What you need to do: Give back exactly the lines of the material below that start at the line containing "DIGITS pin DIO: GP6 -> GP28" and end at the line containing "SERVO3 pin GND: 3V3 -> GND", and no others.
┏━━
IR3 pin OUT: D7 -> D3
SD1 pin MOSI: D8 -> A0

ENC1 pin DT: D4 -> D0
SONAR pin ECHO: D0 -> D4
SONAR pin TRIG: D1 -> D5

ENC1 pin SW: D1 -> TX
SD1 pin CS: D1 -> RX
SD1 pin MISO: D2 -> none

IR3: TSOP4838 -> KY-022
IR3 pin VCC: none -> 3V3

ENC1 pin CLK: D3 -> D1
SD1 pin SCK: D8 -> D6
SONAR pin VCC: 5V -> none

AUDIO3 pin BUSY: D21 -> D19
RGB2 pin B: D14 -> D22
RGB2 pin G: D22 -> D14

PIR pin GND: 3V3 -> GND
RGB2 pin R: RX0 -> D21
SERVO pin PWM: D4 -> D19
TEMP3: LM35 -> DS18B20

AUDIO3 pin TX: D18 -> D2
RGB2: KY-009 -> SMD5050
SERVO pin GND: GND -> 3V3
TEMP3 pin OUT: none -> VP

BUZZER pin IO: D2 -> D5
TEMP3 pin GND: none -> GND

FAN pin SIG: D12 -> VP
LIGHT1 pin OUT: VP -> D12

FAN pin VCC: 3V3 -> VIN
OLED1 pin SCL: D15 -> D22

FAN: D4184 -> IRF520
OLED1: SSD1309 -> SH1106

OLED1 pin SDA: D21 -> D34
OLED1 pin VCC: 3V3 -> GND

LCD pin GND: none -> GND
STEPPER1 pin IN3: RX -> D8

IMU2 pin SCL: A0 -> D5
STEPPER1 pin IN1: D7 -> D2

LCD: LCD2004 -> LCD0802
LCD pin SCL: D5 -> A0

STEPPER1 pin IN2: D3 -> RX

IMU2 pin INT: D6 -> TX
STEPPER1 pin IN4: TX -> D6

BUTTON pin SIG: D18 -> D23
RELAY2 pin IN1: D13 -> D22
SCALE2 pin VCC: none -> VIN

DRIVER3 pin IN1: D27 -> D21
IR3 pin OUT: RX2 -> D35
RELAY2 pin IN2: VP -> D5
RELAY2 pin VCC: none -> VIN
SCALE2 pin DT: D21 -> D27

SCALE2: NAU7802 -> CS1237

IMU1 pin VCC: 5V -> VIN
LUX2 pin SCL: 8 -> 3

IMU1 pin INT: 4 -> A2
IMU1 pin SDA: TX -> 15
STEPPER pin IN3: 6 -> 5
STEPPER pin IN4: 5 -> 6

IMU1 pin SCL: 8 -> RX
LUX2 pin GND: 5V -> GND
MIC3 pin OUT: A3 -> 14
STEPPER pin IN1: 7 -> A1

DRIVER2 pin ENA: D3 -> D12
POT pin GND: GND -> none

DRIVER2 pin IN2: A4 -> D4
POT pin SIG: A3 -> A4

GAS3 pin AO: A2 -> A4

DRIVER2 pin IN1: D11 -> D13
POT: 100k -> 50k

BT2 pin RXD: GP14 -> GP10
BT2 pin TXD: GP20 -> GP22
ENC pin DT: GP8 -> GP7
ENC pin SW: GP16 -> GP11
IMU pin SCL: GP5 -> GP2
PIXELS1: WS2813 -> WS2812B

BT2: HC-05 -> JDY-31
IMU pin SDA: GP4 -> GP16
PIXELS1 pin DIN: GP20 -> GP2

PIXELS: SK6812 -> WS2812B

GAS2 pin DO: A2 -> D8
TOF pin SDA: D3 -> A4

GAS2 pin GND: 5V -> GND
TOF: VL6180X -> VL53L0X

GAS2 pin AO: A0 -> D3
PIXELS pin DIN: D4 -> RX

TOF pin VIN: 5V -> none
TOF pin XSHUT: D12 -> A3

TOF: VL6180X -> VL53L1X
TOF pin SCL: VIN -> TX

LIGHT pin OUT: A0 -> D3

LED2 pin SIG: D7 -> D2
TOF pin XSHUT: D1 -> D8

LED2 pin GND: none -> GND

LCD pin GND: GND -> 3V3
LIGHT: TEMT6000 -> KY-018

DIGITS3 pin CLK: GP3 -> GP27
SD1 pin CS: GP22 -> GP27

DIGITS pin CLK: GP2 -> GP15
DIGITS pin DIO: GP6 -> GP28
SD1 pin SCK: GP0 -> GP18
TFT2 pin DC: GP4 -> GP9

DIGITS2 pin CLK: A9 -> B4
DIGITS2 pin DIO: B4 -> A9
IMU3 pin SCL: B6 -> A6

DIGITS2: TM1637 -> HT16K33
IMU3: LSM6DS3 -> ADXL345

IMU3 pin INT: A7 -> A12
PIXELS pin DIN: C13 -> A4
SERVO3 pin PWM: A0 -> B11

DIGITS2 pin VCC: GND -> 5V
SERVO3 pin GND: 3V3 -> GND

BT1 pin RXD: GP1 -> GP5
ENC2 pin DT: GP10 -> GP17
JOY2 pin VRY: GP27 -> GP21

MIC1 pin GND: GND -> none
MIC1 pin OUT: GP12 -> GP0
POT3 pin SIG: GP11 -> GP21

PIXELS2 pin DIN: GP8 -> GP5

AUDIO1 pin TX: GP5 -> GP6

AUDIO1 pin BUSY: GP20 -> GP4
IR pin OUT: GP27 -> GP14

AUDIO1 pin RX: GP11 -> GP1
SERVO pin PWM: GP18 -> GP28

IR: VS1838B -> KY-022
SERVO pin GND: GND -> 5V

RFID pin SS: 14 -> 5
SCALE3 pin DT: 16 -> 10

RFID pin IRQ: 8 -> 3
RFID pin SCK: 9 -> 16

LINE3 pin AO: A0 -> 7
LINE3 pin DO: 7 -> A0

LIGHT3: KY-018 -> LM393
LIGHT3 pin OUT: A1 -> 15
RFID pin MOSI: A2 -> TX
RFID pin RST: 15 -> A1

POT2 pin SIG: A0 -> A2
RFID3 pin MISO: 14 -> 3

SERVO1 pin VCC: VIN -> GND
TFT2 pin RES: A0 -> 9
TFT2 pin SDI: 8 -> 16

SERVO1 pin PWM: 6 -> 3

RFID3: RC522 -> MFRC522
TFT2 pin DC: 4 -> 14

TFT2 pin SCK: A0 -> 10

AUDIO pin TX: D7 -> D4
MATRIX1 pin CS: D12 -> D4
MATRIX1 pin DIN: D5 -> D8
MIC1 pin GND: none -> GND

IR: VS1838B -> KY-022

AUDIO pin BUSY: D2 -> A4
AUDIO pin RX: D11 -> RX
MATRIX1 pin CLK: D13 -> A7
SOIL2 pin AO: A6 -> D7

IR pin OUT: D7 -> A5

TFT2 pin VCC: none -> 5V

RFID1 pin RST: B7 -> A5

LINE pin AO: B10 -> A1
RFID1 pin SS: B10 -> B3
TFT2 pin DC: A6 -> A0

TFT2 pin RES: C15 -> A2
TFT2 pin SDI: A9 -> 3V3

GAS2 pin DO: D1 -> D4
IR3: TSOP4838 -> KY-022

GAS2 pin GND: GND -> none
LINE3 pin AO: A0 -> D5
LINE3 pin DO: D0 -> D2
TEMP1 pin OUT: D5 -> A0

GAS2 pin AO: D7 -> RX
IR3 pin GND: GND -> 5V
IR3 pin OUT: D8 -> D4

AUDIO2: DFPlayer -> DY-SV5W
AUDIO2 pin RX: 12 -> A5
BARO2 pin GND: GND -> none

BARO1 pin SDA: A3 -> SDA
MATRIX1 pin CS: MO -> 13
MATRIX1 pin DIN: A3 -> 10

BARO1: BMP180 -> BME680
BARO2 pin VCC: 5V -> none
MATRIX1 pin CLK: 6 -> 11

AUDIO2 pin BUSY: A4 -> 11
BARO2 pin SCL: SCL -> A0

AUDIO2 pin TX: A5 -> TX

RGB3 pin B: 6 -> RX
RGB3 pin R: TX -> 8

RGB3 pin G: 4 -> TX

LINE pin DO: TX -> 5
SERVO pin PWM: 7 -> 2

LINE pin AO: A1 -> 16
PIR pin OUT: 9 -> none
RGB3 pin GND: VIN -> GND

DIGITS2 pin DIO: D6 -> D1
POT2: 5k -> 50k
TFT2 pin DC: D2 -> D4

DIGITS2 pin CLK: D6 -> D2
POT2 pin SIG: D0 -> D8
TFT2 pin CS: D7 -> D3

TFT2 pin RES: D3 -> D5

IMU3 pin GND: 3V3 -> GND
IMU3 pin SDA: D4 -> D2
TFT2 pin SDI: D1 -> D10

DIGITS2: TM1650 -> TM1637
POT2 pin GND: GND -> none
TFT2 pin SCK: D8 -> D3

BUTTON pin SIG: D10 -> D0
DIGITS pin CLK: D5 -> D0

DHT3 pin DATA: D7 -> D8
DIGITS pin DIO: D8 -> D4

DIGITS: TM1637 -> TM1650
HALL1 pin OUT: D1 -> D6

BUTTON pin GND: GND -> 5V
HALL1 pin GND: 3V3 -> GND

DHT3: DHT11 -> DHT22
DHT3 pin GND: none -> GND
┗━━
Written response:
DIGITS pin DIO: GP6 -> GP28
SD1 pin SCK: GP0 -> GP18
TFT2 pin DC: GP4 -> GP9

DIGITS2 pin CLK: A9 -> B4
DIGITS2 pin DIO: B4 -> A9
IMU3 pin SCL: B6 -> A6

DIGITS2: TM1637 -> HT16K33
IMU3: LSM6DS3 -> ADXL345

IMU3 pin INT: A7 -> A12
PIXELS pin DIN: C13 -> A4
SERVO3 pin PWM: A0 -> B11

DIGITS2 pin VCC: GND -> 5V
SERVO3 pin GND: 3V3 -> GND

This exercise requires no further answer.